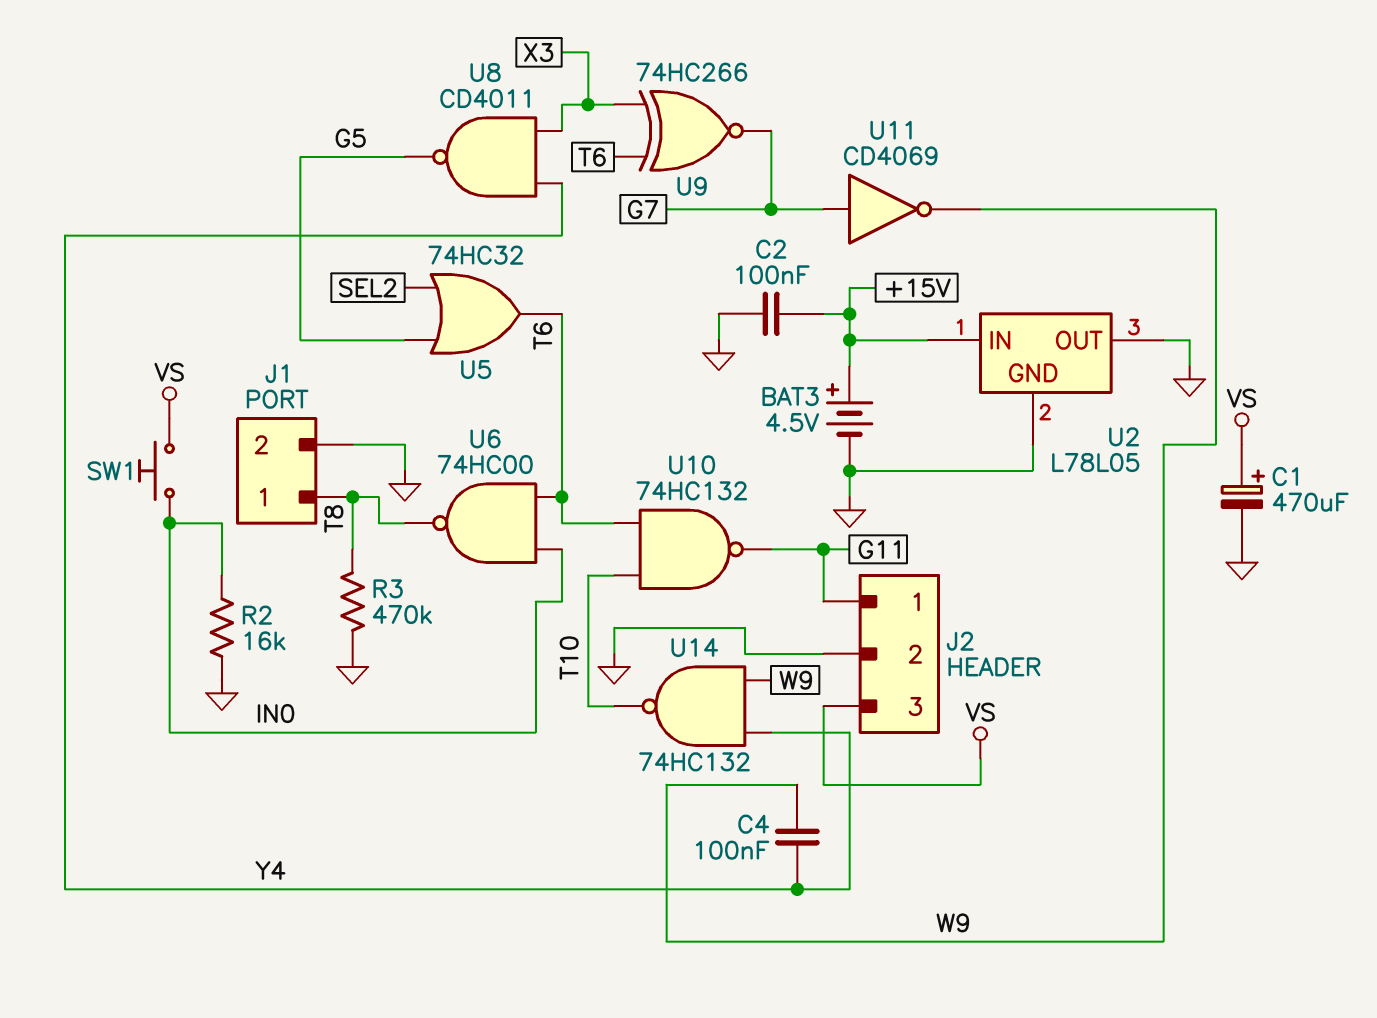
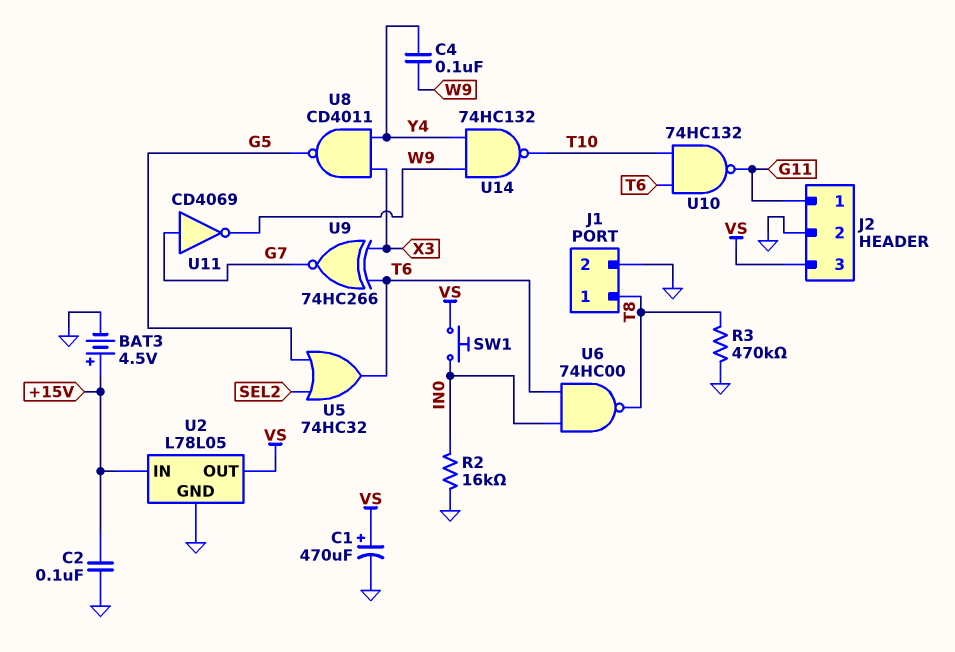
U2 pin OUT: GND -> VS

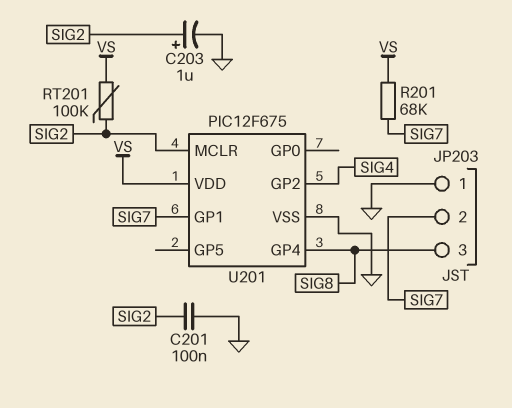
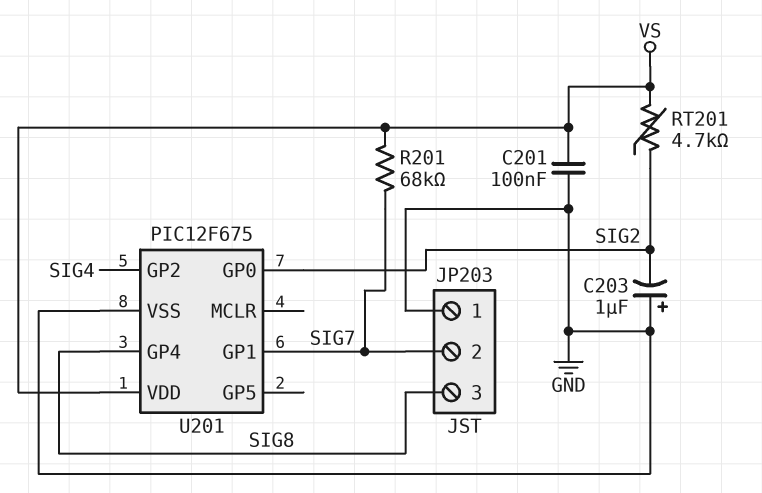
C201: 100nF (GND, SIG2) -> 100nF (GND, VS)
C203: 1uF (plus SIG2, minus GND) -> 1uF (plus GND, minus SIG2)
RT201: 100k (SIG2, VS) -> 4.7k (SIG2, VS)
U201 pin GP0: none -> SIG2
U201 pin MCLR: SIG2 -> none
-=-=-
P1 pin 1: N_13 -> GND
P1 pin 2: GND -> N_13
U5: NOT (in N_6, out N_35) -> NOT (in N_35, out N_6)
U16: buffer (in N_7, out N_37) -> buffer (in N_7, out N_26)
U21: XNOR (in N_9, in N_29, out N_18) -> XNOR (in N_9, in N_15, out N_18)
-=-=-
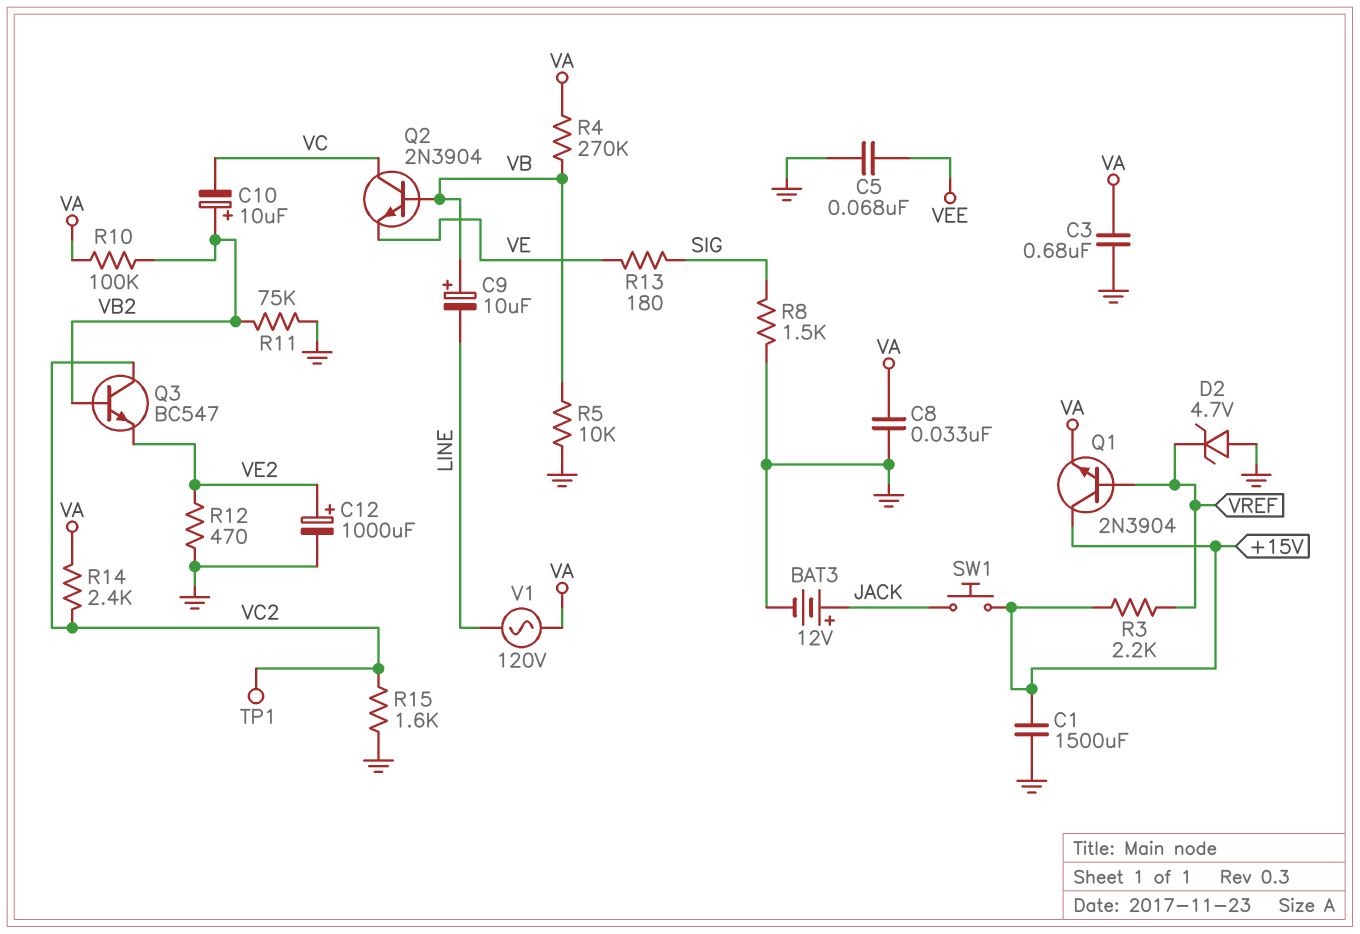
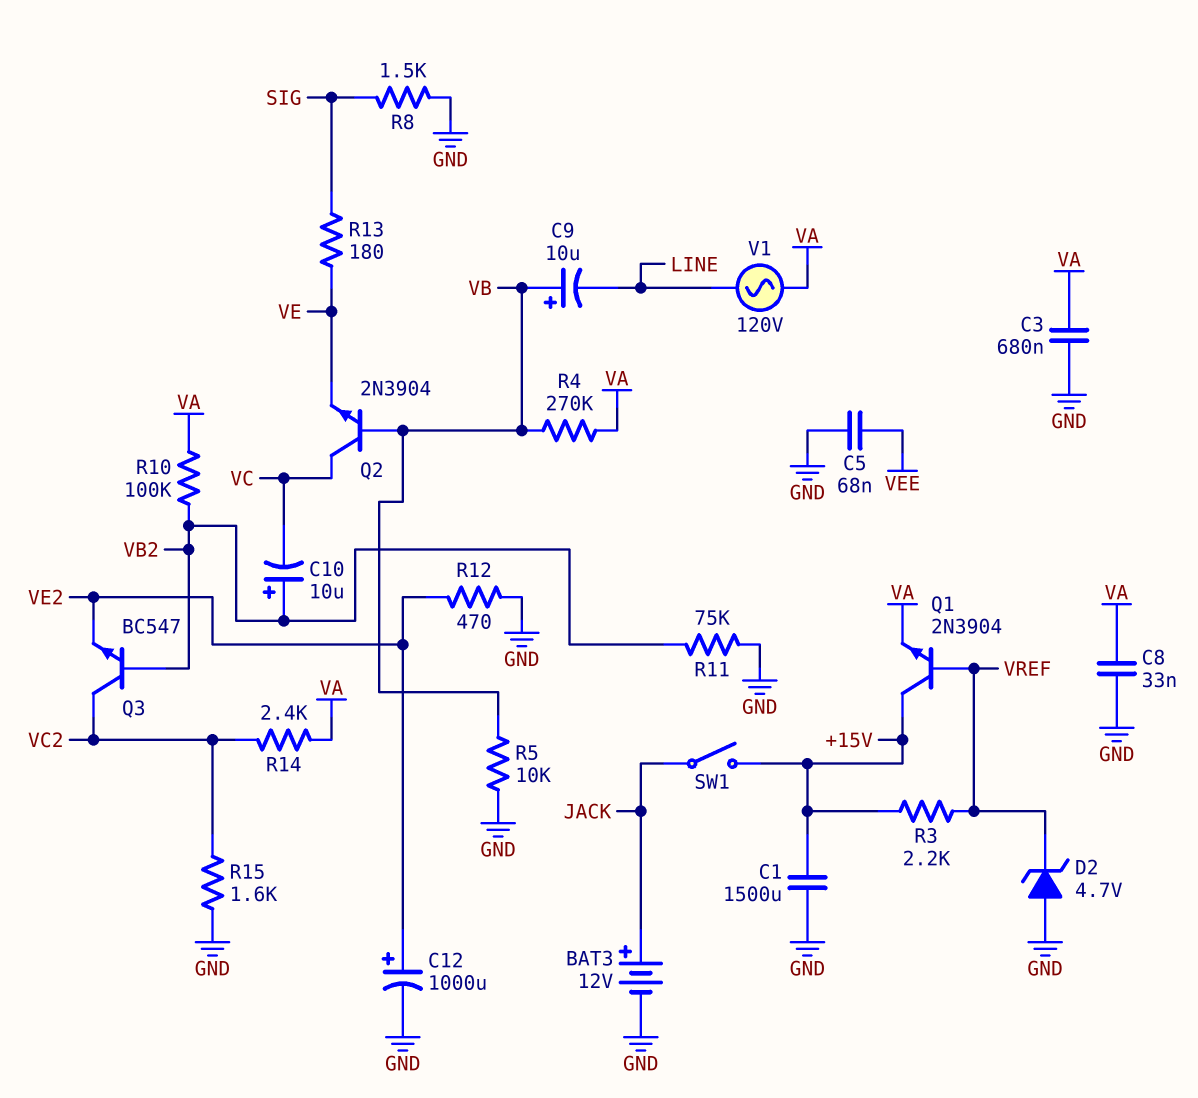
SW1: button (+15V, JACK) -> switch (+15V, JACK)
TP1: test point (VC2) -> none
-=-=-
**The problem**. A verbatim transcription is needed of the lines above, starting at the line with "U5: NOT (in" and ending at the line with "U21: XNOR (in", both included, and of nothing else.

**Response**.
U5: NOT (in N_6, out N_35) -> NOT (in N_35, out N_6)
U16: buffer (in N_7, out N_37) -> buffer (in N_7, out N_26)
U21: XNOR (in N_9, in N_29, out N_18) -> XNOR (in N_9, in N_15, out N_18)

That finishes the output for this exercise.